(Data records)
━━━━━━━━━━

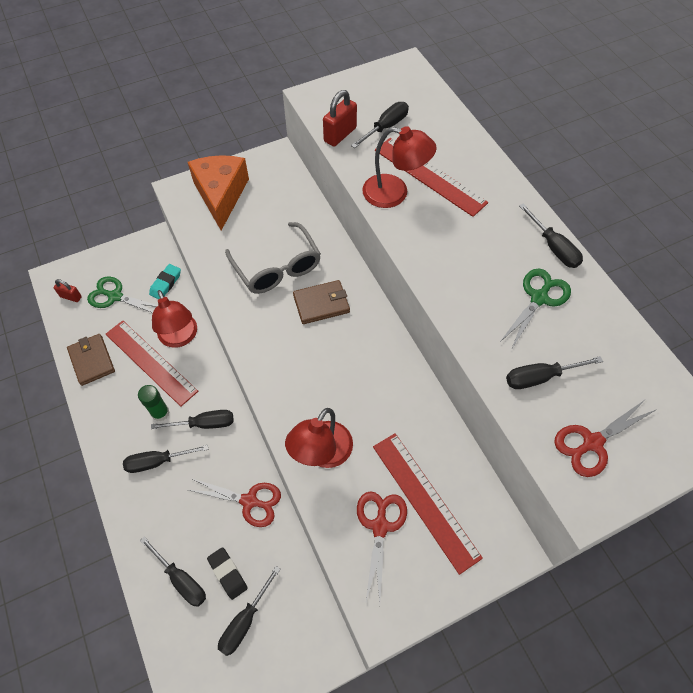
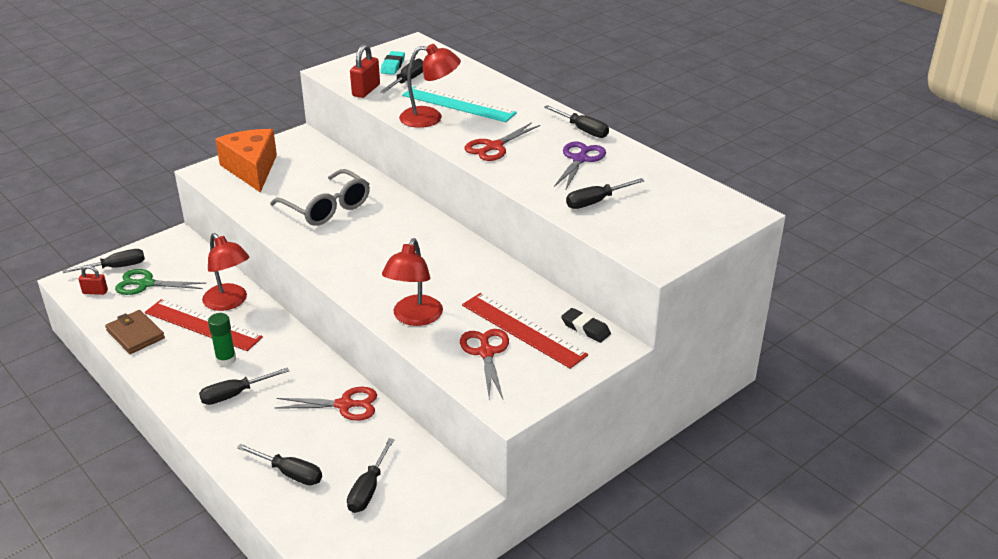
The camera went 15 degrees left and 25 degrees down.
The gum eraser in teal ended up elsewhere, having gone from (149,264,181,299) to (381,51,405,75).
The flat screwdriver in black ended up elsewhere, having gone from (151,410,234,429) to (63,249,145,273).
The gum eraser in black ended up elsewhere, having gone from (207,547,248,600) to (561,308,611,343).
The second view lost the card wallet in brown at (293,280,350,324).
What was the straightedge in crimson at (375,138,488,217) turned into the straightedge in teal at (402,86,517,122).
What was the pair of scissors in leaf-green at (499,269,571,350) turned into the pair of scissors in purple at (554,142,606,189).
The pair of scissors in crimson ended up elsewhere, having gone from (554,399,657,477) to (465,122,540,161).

━━━━━━━━━━

• [PROBLEM DETAILS]:
Copy all lines of the preceding data that hold the word "What".

• [FINISHED EXERCISE]:
What was the straightedge in crimson at (375,138,488,217) turned into the straightedge in teal at (402,86,517,122).
What was the pair of scissors in leaf-green at (499,269,571,350) turned into the pair of scissors in purple at (554,142,606,189).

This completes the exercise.